Task to carry out: Somewhere below, one line contains "(434, 125) = (536, 311): none -> white tree" and a later line contains "(495, 159) = (544, 396): turquoise". Output those two lines and everything between them exactly, and nothing else.

Data for analysis:
:::

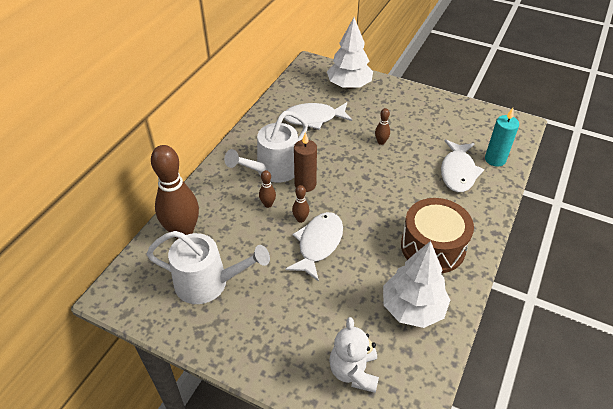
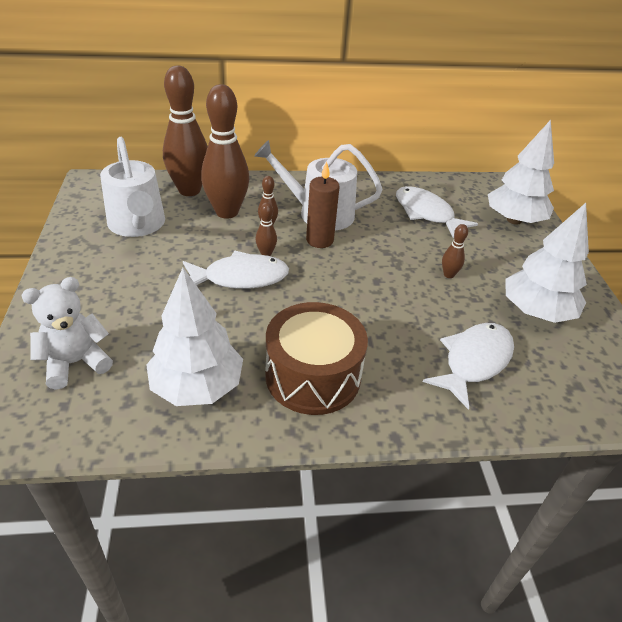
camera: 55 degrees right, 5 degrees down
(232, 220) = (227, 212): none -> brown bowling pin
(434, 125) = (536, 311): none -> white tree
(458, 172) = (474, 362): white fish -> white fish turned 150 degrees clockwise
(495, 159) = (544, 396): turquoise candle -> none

:::

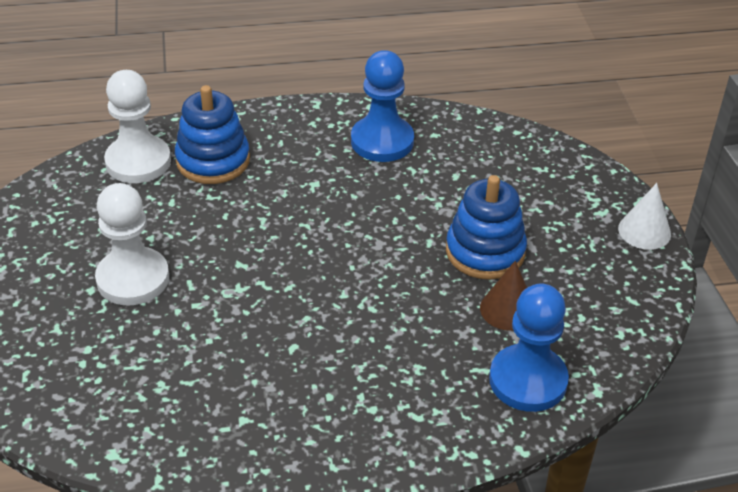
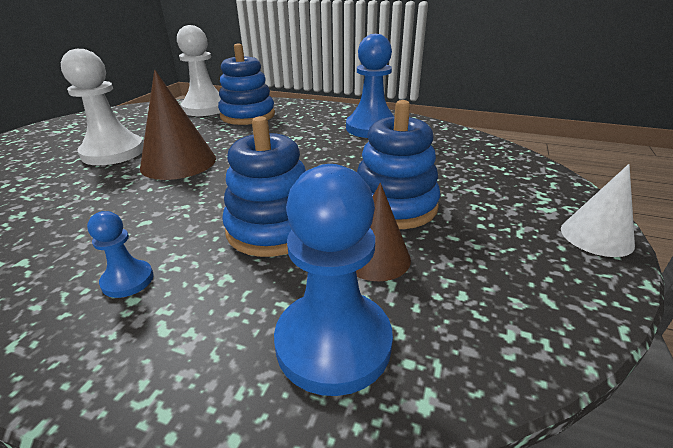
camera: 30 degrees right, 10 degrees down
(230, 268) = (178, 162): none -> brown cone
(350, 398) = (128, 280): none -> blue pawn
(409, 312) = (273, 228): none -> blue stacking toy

:::

Task output:
(434, 125) = (536, 311): none -> white tree
(458, 172) = (474, 362): white fish -> white fish turned 150 degrees clockwise
(495, 159) = (544, 396): turquoise candle -> none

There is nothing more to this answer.